#### Assignment:
Nothing below is to be printed except the lines between the line holding "tan brick F13:I14" and the line holding "green plate F6", inclusive, each exactly as it appears.

Entries taken from a collection:
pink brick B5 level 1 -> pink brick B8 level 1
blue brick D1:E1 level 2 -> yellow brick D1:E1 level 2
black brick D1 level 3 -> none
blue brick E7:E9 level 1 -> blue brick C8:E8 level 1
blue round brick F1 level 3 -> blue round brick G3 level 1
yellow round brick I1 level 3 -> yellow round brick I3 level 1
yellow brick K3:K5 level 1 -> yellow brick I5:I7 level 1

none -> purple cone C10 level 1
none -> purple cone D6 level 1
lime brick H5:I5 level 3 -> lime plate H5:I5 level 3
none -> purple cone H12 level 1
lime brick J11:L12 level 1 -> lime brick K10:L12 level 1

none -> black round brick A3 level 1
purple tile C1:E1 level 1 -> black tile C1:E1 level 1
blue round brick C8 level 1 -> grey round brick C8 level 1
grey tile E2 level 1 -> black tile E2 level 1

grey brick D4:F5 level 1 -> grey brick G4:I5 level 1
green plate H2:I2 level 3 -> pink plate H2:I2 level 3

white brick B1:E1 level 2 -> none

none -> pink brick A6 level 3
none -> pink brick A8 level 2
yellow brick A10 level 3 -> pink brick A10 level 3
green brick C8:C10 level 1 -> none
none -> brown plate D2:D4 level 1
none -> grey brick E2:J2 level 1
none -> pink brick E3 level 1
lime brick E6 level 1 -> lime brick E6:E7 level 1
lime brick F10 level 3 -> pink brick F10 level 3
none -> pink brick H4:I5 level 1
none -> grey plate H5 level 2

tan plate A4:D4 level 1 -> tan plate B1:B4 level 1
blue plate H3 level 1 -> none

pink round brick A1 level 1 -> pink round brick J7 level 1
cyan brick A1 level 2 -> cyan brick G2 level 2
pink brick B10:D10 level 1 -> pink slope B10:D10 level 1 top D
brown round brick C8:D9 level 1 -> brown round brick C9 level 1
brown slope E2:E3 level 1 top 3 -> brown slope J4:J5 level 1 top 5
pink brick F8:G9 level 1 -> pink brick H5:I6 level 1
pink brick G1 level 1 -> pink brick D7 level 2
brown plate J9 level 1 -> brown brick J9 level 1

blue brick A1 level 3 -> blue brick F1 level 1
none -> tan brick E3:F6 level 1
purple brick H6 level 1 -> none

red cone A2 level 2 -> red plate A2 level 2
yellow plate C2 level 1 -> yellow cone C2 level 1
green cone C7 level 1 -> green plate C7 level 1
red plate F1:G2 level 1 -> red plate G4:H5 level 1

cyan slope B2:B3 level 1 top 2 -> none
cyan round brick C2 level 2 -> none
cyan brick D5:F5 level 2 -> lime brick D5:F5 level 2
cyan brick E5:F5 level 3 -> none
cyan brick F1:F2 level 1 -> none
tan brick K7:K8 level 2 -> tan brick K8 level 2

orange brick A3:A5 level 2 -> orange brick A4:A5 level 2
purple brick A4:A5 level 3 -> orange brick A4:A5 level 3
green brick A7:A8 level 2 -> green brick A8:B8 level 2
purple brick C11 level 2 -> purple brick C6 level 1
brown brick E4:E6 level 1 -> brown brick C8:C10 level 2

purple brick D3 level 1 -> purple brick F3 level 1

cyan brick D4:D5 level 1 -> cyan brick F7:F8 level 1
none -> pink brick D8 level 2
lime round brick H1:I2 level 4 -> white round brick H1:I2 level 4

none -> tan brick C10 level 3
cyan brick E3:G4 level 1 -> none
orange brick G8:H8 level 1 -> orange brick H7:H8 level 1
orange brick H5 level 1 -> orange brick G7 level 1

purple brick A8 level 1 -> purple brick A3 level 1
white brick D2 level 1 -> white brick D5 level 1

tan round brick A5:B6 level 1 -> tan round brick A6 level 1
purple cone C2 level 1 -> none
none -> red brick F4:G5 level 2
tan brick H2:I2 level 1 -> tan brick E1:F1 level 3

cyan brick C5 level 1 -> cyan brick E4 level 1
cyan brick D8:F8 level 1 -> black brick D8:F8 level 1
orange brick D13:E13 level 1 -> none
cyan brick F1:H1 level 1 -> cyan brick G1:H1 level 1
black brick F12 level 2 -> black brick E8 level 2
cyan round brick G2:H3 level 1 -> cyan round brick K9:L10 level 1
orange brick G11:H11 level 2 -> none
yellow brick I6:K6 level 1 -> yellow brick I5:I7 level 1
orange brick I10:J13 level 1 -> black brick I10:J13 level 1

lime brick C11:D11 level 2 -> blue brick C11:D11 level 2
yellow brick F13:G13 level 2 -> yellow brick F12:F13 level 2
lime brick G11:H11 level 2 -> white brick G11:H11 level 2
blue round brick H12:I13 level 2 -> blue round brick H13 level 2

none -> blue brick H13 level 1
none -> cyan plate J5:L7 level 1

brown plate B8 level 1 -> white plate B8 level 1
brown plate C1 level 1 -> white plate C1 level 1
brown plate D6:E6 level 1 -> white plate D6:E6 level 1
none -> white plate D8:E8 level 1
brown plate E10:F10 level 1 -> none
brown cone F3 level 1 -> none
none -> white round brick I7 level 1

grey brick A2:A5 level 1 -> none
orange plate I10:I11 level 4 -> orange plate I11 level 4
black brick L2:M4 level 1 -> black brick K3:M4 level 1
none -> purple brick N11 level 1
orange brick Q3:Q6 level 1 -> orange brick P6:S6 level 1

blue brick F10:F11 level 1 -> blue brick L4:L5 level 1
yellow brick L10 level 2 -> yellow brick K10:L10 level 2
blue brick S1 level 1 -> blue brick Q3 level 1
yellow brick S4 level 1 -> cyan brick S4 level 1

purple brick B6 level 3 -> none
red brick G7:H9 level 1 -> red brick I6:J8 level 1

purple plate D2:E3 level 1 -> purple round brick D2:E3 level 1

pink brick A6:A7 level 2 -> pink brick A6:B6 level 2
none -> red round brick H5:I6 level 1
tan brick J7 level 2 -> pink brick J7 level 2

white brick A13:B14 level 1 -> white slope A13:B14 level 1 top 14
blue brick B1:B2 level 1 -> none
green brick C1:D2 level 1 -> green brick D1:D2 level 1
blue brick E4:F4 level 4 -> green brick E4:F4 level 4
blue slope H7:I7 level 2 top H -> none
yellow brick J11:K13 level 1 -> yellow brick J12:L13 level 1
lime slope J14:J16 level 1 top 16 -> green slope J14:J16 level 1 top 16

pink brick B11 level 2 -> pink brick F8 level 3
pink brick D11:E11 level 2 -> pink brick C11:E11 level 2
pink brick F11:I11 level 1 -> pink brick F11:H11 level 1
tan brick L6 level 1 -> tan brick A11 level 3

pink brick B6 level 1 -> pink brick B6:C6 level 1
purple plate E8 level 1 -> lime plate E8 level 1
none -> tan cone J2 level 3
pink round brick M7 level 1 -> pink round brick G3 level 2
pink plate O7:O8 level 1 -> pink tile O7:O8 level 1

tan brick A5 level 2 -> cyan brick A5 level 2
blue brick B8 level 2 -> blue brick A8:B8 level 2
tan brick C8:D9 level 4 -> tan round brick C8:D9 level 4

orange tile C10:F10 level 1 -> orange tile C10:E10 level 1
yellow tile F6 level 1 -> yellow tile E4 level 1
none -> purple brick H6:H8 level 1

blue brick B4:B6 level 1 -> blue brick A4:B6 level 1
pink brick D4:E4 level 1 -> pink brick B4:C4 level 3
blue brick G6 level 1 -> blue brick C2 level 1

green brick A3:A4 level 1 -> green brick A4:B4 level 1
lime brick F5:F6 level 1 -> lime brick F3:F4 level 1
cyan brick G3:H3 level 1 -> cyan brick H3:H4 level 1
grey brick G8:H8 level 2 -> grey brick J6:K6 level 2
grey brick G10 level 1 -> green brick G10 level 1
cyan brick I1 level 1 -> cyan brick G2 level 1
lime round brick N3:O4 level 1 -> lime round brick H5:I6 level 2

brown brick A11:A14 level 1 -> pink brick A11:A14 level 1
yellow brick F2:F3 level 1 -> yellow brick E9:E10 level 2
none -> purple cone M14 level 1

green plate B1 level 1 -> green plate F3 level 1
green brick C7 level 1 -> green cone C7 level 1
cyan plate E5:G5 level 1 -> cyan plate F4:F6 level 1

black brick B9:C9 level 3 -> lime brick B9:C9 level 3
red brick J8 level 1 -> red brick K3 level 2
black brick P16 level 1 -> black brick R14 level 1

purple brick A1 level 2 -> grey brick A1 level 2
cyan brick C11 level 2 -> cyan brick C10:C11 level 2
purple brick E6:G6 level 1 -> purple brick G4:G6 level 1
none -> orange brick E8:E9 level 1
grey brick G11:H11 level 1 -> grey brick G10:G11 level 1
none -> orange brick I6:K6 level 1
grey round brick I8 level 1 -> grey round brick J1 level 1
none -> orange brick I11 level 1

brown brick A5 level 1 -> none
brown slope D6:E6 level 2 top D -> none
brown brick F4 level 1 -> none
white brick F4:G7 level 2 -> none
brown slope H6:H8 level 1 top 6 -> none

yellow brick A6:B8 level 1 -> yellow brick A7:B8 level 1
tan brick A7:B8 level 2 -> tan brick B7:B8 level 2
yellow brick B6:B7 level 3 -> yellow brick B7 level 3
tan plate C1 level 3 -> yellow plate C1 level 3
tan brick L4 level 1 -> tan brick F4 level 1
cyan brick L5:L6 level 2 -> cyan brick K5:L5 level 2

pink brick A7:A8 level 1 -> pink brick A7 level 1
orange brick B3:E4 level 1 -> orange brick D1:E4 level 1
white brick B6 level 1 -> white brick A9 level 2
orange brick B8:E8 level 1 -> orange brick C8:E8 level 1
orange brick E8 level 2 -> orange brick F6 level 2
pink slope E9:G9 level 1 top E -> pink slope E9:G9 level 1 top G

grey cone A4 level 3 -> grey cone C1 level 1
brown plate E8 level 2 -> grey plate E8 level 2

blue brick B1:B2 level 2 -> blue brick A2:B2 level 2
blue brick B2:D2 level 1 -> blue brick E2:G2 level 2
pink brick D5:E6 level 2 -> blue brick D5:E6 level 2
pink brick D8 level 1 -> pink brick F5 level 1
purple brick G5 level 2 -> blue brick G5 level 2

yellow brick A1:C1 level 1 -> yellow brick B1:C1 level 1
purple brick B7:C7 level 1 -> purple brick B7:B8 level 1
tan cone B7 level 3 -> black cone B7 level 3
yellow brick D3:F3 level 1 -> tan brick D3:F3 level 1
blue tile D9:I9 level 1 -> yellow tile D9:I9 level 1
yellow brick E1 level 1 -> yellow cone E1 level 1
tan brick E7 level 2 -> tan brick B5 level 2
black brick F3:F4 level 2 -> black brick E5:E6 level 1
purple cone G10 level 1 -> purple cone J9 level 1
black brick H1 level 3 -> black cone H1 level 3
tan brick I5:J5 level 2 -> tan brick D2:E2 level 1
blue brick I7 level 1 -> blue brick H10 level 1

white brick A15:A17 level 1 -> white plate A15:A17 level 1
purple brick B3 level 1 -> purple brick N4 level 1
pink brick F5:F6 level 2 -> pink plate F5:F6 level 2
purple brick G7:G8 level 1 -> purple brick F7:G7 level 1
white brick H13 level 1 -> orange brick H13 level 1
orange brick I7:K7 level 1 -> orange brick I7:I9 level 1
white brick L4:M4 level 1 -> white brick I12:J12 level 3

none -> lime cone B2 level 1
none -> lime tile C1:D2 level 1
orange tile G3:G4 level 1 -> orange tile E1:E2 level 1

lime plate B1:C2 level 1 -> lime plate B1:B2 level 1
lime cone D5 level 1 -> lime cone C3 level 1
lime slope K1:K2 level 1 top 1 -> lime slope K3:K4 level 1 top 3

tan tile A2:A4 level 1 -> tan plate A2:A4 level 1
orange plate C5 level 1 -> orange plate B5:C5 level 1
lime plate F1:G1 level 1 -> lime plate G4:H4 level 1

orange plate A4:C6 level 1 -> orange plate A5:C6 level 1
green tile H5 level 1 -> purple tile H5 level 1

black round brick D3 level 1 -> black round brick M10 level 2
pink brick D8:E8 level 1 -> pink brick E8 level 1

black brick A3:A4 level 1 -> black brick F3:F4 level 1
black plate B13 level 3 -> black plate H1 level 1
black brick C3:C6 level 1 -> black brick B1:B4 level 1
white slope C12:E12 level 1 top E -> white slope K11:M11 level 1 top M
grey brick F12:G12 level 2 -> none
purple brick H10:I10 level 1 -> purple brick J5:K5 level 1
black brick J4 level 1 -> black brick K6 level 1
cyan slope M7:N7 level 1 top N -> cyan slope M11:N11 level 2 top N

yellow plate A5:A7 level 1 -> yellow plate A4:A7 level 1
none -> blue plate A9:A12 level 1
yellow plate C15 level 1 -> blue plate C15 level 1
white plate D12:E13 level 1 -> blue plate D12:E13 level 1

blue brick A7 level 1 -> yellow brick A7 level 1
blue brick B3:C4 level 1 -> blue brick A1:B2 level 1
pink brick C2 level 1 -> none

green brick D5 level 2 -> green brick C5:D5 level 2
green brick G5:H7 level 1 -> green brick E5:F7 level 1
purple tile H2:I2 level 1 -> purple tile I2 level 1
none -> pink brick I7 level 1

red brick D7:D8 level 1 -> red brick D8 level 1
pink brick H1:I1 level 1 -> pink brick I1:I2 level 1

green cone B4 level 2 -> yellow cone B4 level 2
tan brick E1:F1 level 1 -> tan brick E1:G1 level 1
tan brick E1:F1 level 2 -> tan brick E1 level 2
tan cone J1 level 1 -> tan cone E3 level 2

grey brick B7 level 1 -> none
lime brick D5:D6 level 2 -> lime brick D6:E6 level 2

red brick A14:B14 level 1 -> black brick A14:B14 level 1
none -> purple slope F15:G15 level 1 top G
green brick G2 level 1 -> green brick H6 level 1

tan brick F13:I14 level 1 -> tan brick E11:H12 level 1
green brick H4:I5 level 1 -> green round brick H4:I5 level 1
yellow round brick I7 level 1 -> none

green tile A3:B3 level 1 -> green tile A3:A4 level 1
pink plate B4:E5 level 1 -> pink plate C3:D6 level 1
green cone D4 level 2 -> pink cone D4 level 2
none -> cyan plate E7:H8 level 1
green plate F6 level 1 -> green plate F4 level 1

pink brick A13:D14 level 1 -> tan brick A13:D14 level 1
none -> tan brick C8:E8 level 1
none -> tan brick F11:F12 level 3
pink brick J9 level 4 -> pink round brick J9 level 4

#### Task result:
tan brick F13:I14 level 1 -> tan brick E11:H12 level 1
green brick H4:I5 level 1 -> green round brick H4:I5 level 1
yellow round brick I7 level 1 -> none

green tile A3:B3 level 1 -> green tile A3:A4 level 1
pink plate B4:E5 level 1 -> pink plate C3:D6 level 1
green cone D4 level 2 -> pink cone D4 level 2
none -> cyan plate E7:H8 level 1
green plate F6 level 1 -> green plate F4 level 1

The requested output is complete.